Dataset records
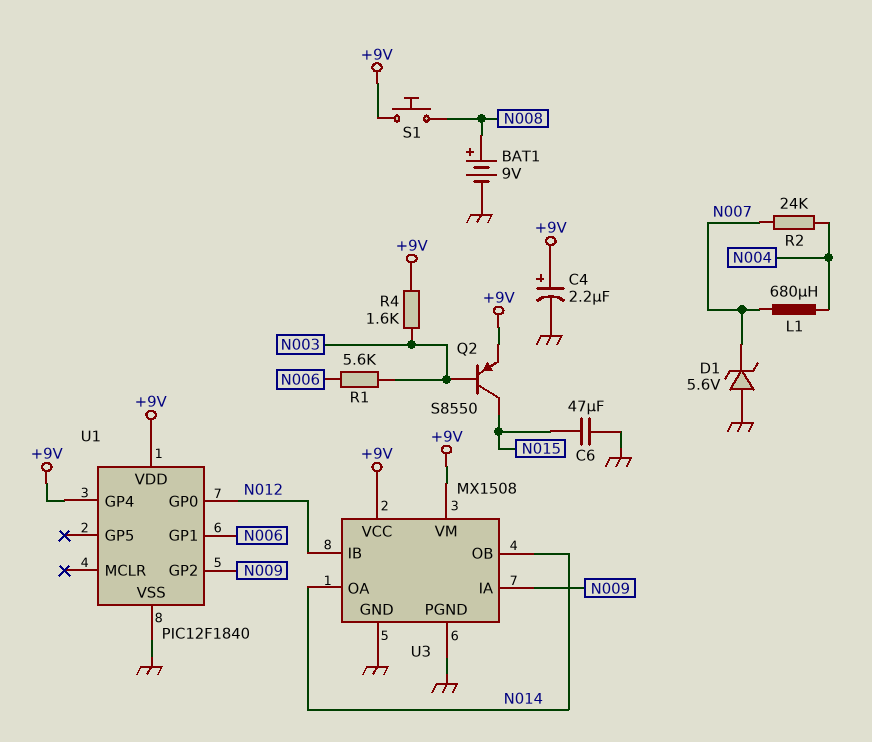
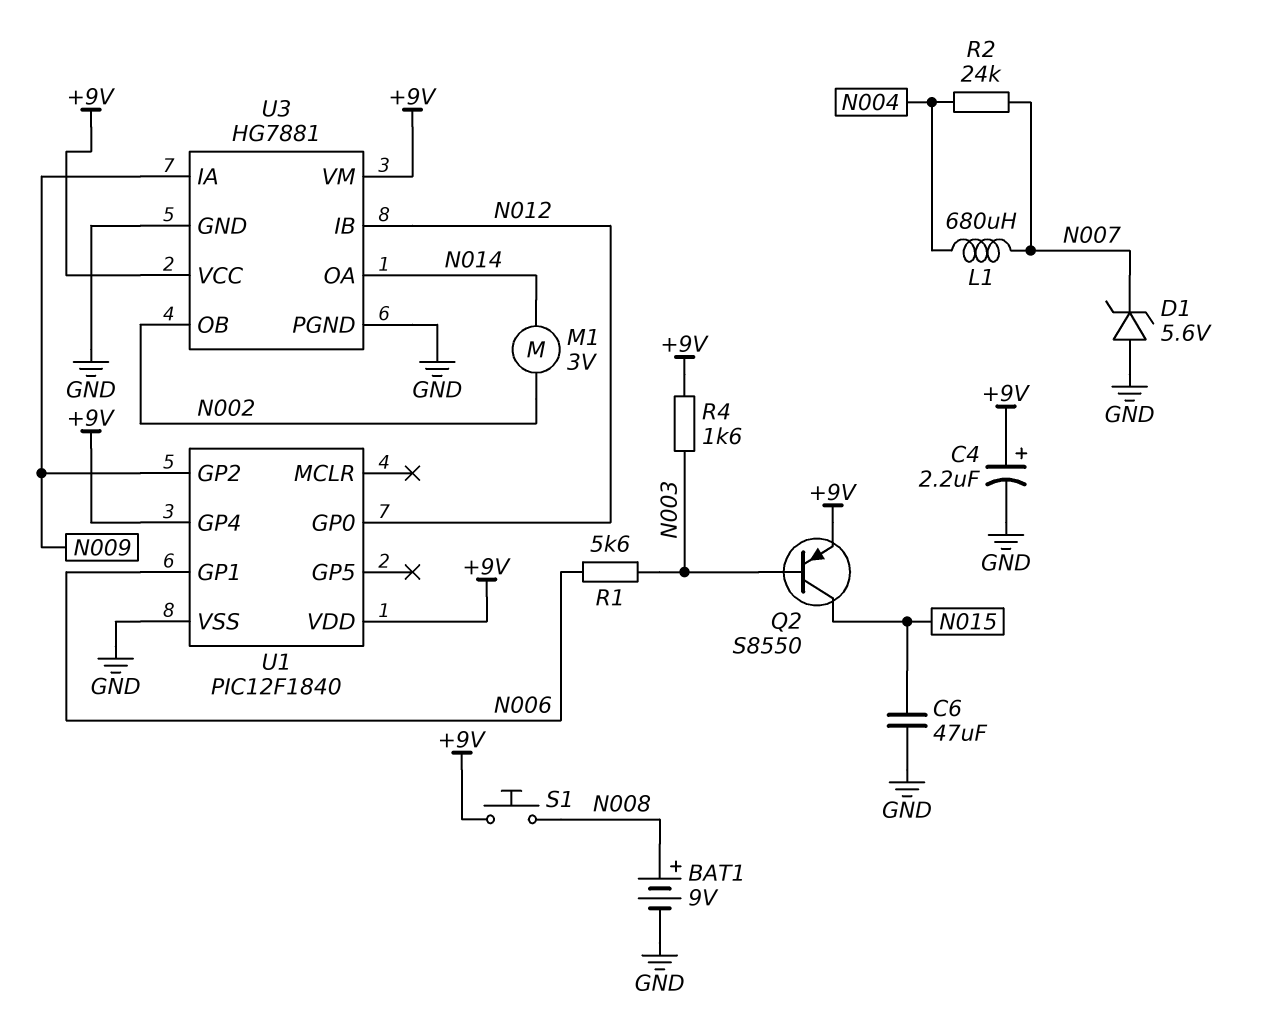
M1: none -> motor 3V (N002, N014)
U3: MX1508 -> HG7881
U3 pin OB: N014 -> N002

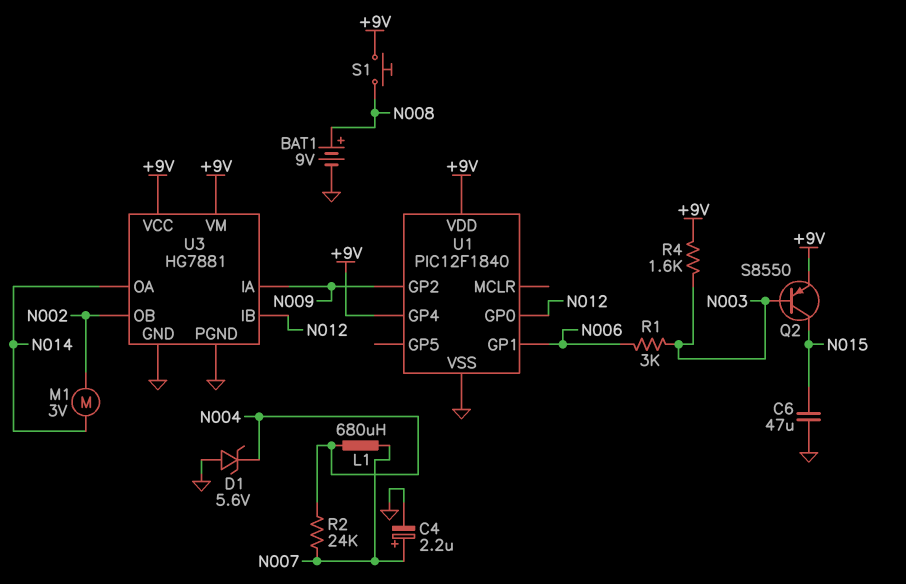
C4: 2.2uF (plus +9V, minus GND) -> 2.2uF (plus N007, minus GND)
D1: zener 5.6V (A GND, K N007) -> zener 5.6V (A GND, K N004)
R1: 5.6k (N003, N006) -> 3k (N003, N006)

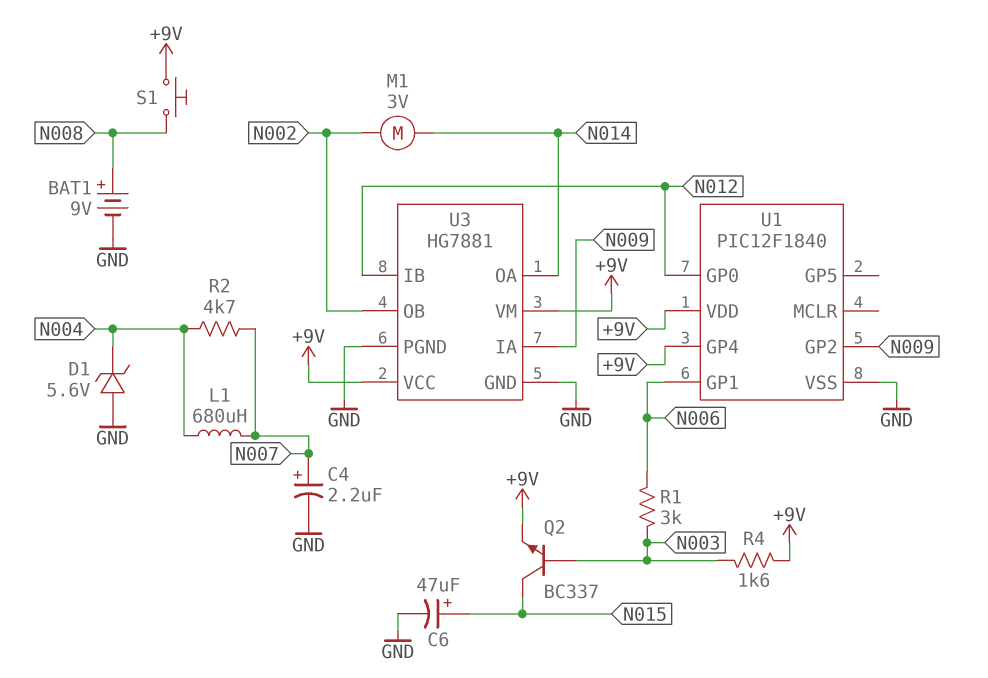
C6: 47uF (GND, N015) -> 47uF (plus N015, minus GND)
Q2: PNP S8550 (B N003, C N015, E +9V) -> NPN BC337 (B N003, C N015, E +9V)
R2: 24k (N004, N007) -> 4.7k (N004, N007)

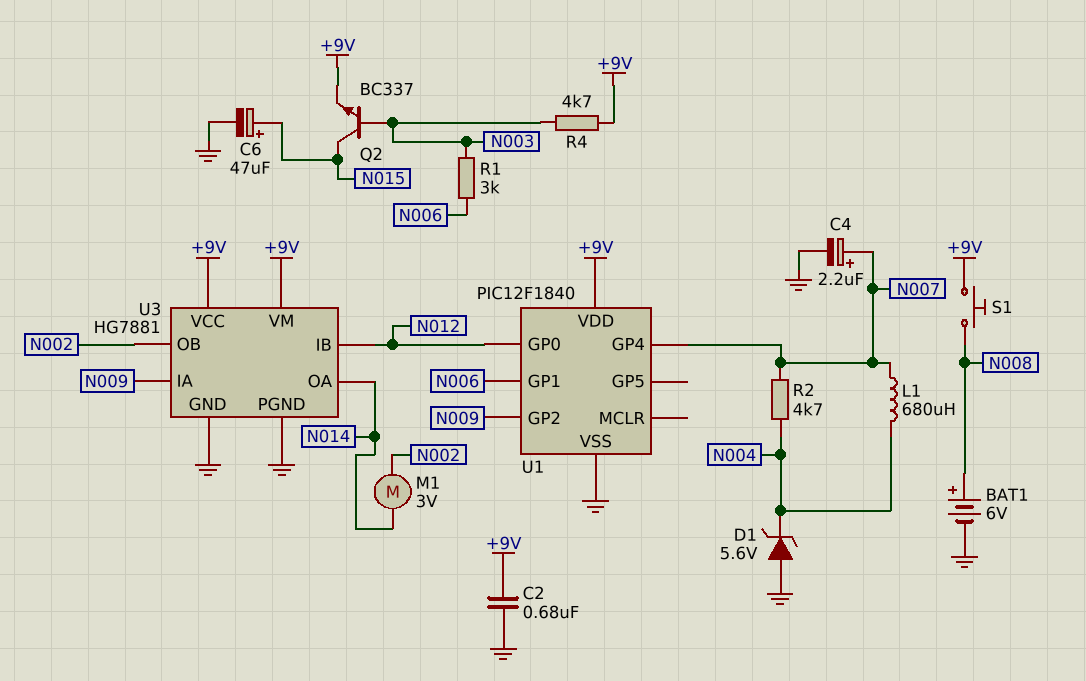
BAT1: 9V (plus N008, minus GND) -> 6V (plus N008, minus GND)
C2: none -> 680nF (+9V, GND)
R4: 1.6k (+9V, N003) -> 4.7k (+9V, N003)
U1 pin GP4: +9V -> N007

## [WHAT THIS TASK INVOLVES]
Exactly the lines from the line containing "U3 pin OB: N014 -> N002" to the end of the records need to be copied, both ends included, with pictures left out.

## [ANSWER TO THE PROBLEM]
U3 pin OB: N014 -> N002

C4: 2.2uF (plus +9V, minus GND) -> 2.2uF (plus N007, minus GND)
D1: zener 5.6V (A GND, K N007) -> zener 5.6V (A GND, K N004)
R1: 5.6k (N003, N006) -> 3k (N003, N006)

C6: 47uF (GND, N015) -> 47uF (plus N015, minus GND)
Q2: PNP S8550 (B N003, C N015, E +9V) -> NPN BC337 (B N003, C N015, E +9V)
R2: 24k (N004, N007) -> 4.7k (N004, N007)

BAT1: 9V (plus N008, minus GND) -> 6V (plus N008, minus GND)
C2: none -> 680nF (+9V, GND)
R4: 1.6k (+9V, N003) -> 4.7k (+9V, N003)
U1 pin GP4: +9V -> N007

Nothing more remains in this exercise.